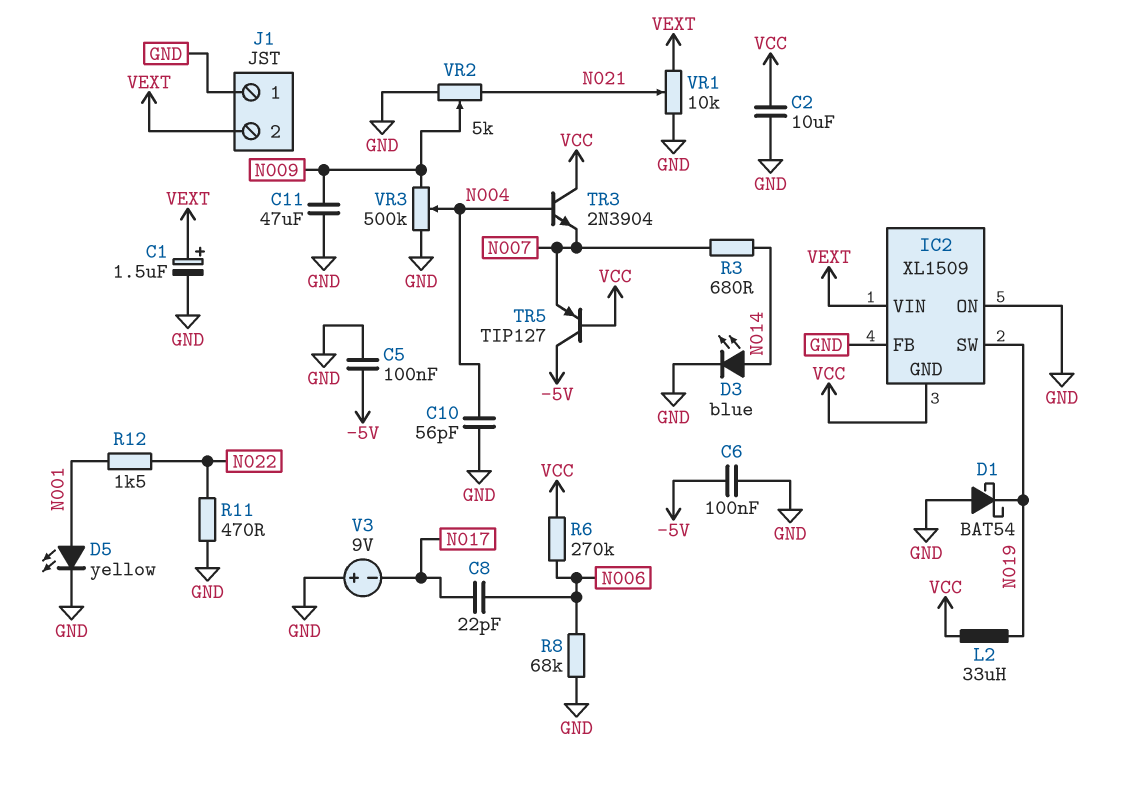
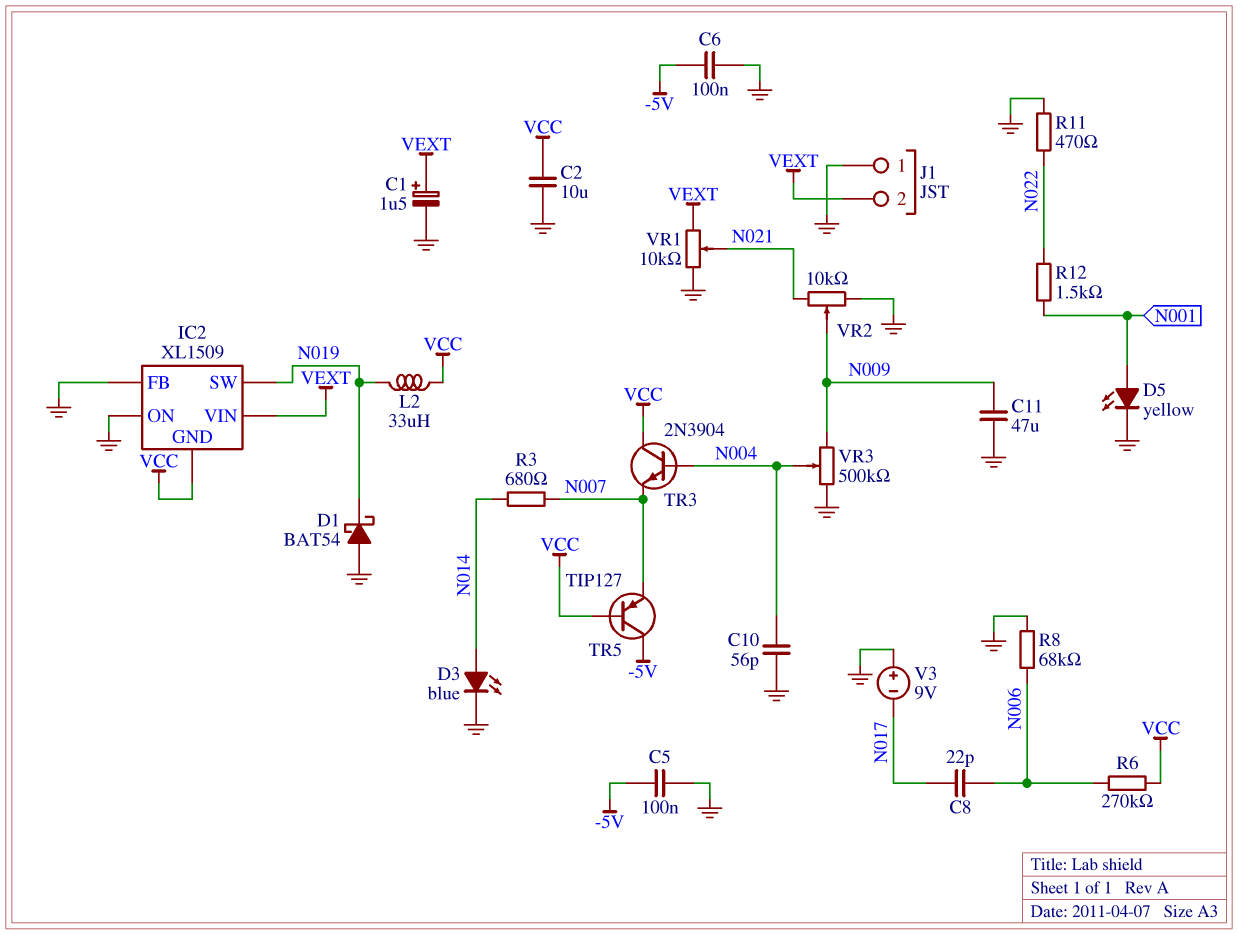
VR2: 5k (GND, N021, wiper N009) -> 10k (GND, N021, wiper N009)

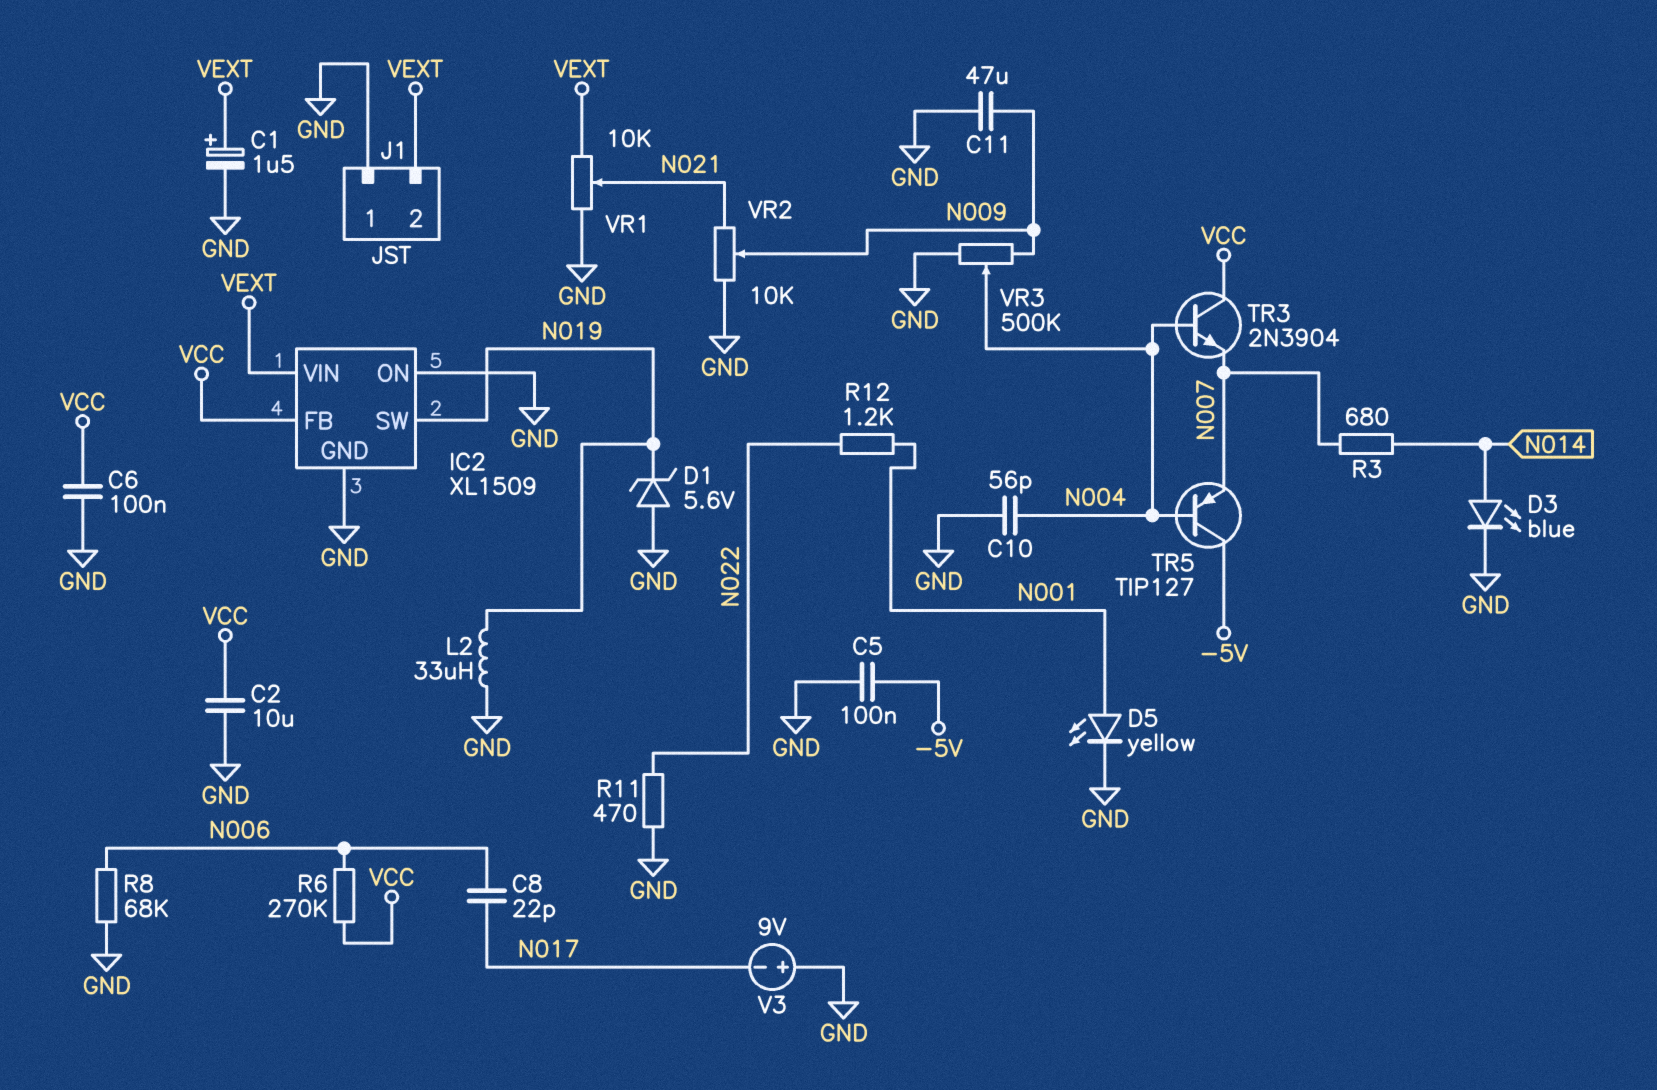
C6: 100nF (-5V, GND) -> 100nF (GND, VCC)
D1: schottky BAT54 (A GND, K N019) -> zener 5.6V (A GND, K N019)
IC2 pin FB: GND -> VCC
IC2 pin GND: VCC -> GND
L2: 33uH (N019, VCC) -> 33uH (GND, N019)
R12: 1.5k (N001, N022) -> 1.2k (N001, N022)
TR5: PNP TIP127 (B VCC, C -5V, E N007) -> PNP TIP127 (B N004, C -5V, E N007)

^^^^^^^^

#### [TASK TO CARRY OUT]
Output only a verbatim copy of the lines spanning from the line that contains "L2: 33uH (N019, VCC) -> 33uH (GND, N019)" to the end of the records above.

#### [ANSWER FOR THIS EXERCISE]
L2: 33uH (N019, VCC) -> 33uH (GND, N019)
R12: 1.5k (N001, N022) -> 1.2k (N001, N022)
TR5: PNP TIP127 (B VCC, C -5V, E N007) -> PNP TIP127 (B N004, C -5V, E N007)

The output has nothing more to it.